▶ [What is being asked]:
Could you repeat every record below exactly, leaving out the pictures?

[Before-and-after object listings]
------------------------------------------------
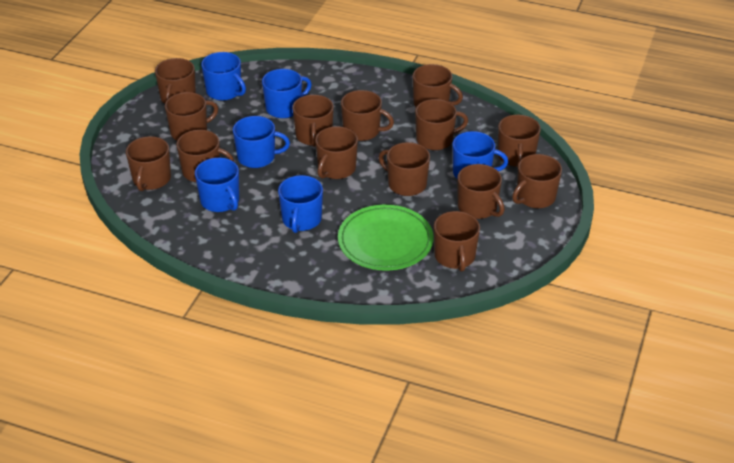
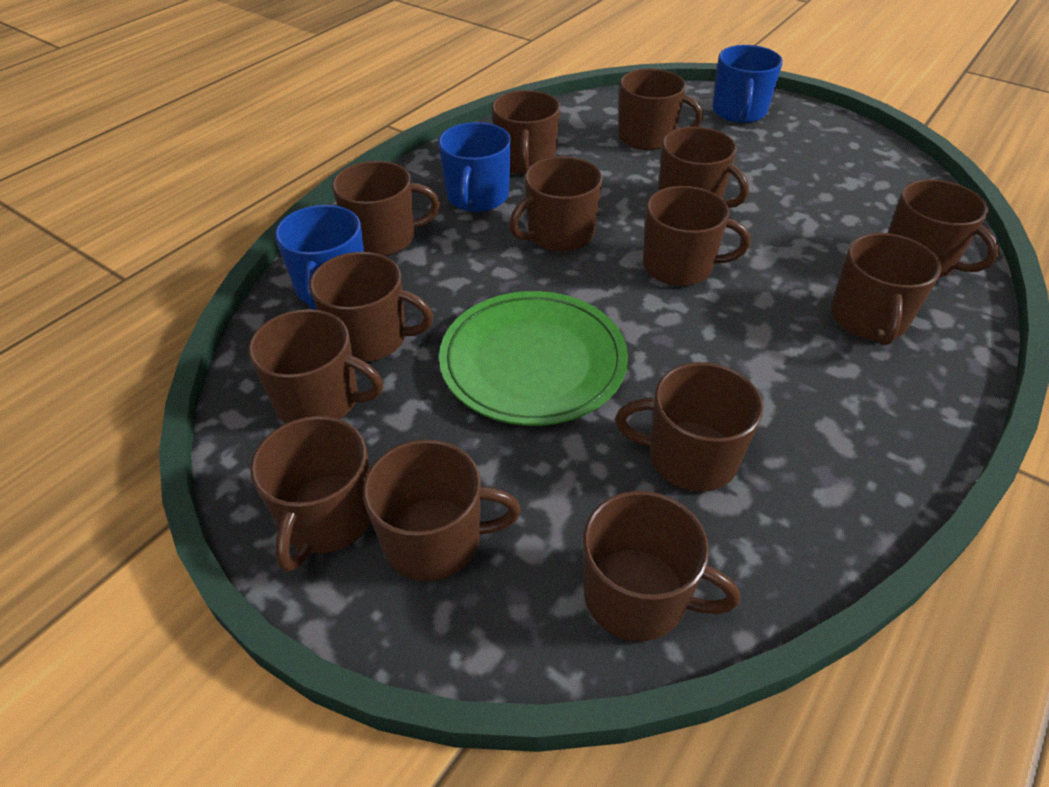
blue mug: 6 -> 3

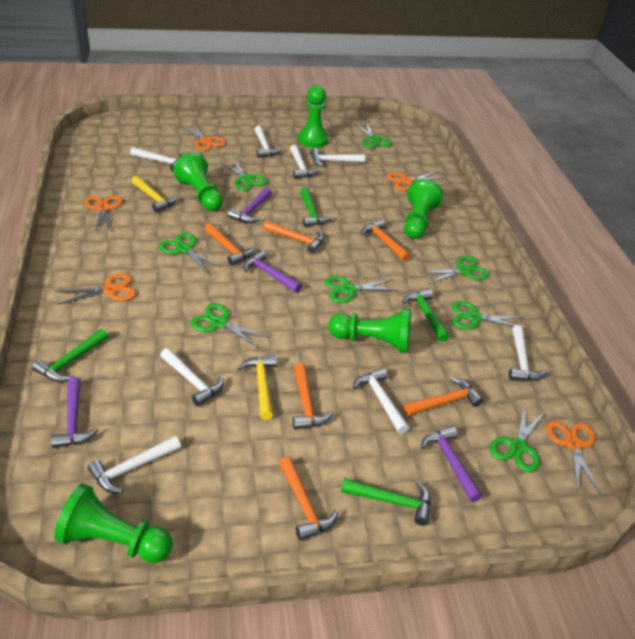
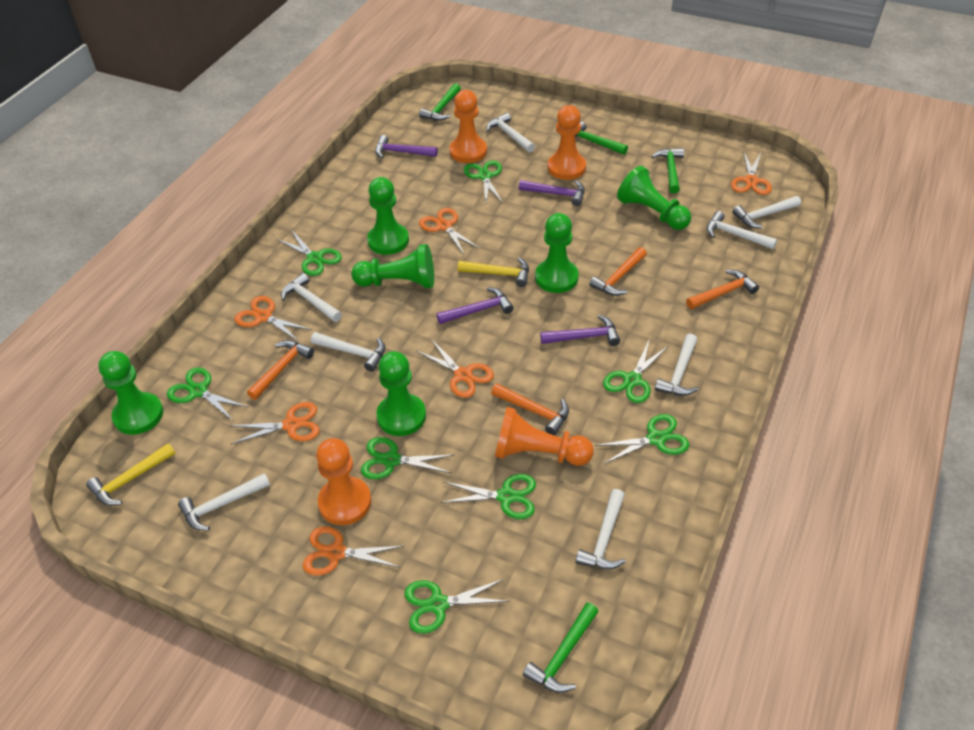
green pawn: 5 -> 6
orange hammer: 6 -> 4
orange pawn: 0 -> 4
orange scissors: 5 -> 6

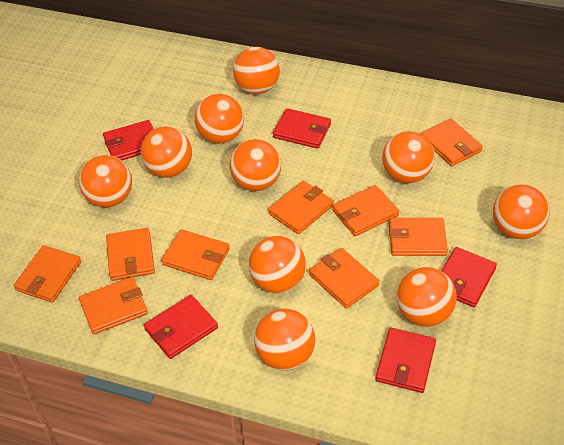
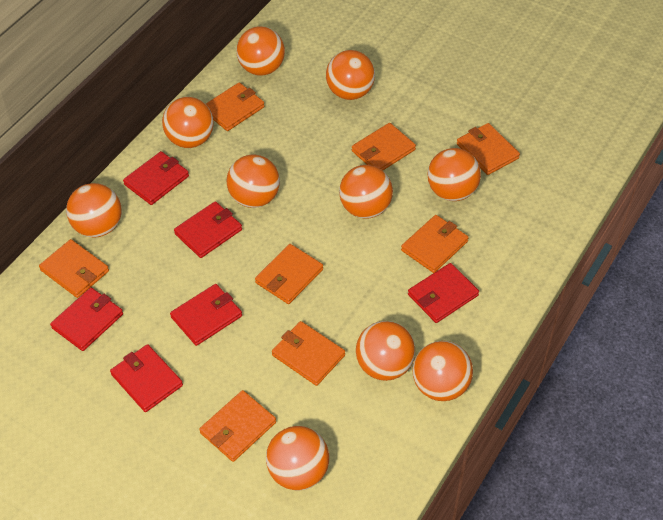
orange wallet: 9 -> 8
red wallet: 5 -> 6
------------------------------------------------
▶ [Answer space]:
blue mug: 6 -> 3

green pawn: 5 -> 6
orange hammer: 6 -> 4
orange pawn: 0 -> 4
orange scissors: 5 -> 6

orange wallet: 9 -> 8
red wallet: 5 -> 6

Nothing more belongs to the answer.